• [Work to be completed]
Look for "kapelusz" in each line of the entries, and return the matching lines.

• [Data shown]
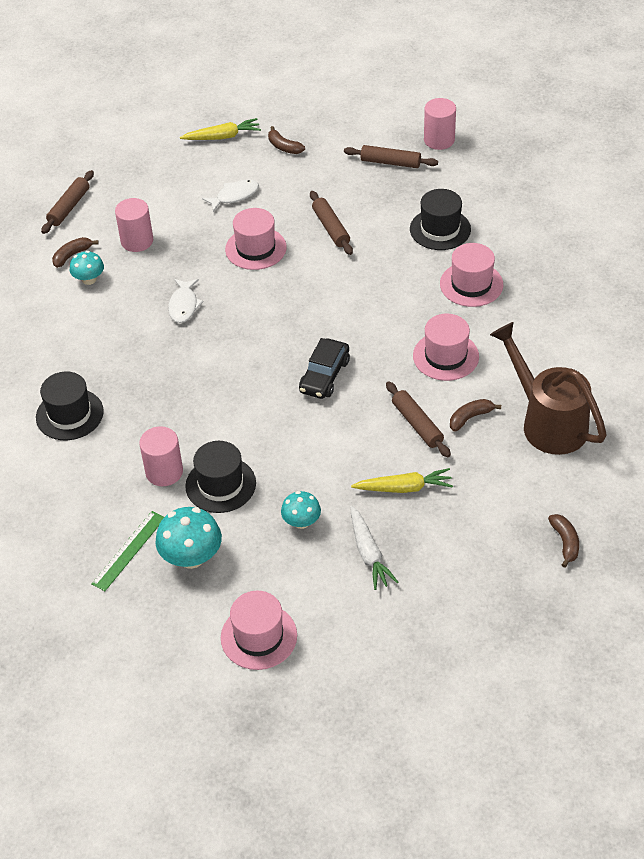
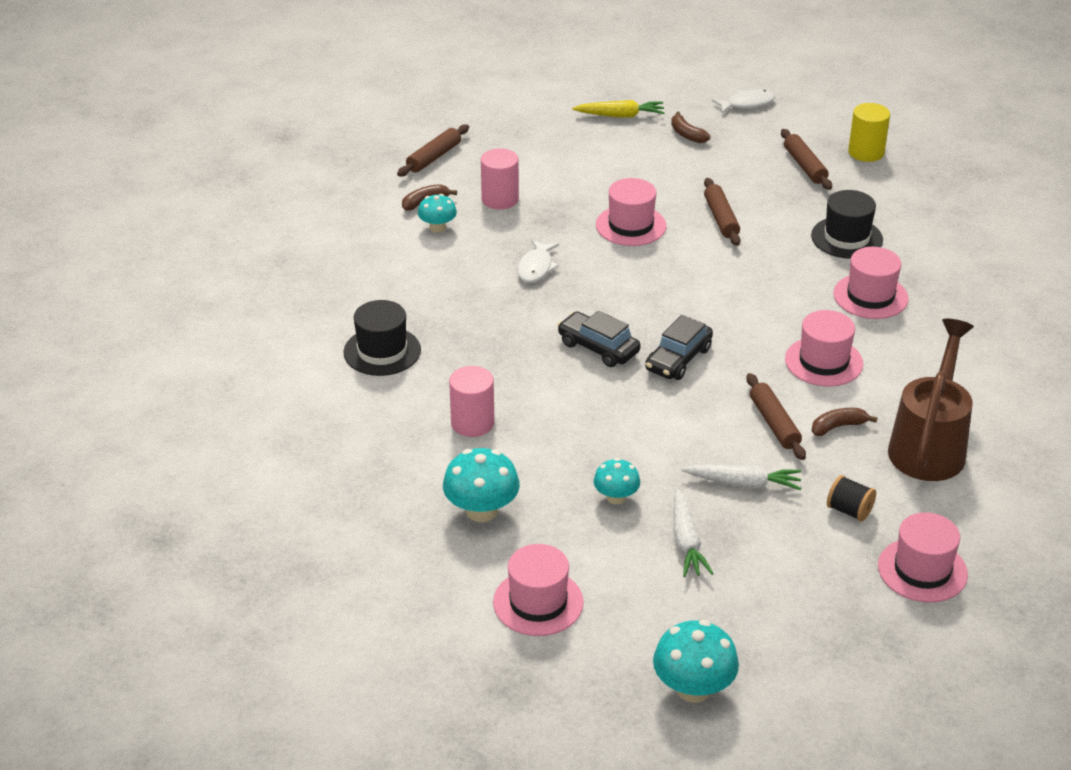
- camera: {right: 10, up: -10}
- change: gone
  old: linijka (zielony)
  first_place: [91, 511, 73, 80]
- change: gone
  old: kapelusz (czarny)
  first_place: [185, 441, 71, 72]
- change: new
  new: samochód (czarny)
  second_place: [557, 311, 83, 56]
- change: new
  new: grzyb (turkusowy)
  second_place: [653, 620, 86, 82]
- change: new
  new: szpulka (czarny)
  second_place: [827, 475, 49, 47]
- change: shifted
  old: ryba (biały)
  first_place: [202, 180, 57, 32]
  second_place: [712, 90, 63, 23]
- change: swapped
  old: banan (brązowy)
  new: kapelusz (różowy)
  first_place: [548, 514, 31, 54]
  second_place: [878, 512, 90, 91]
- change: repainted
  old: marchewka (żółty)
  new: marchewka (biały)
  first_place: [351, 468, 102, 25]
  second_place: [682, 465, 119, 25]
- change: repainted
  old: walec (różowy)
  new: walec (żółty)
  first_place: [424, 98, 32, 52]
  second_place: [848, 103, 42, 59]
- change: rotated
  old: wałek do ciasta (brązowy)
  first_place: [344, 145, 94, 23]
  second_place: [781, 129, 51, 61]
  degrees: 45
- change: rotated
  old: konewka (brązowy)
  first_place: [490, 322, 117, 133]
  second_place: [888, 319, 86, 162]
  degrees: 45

• [Result below]
  old: kapelusz (czarny)
  new: kapelusz (różowy)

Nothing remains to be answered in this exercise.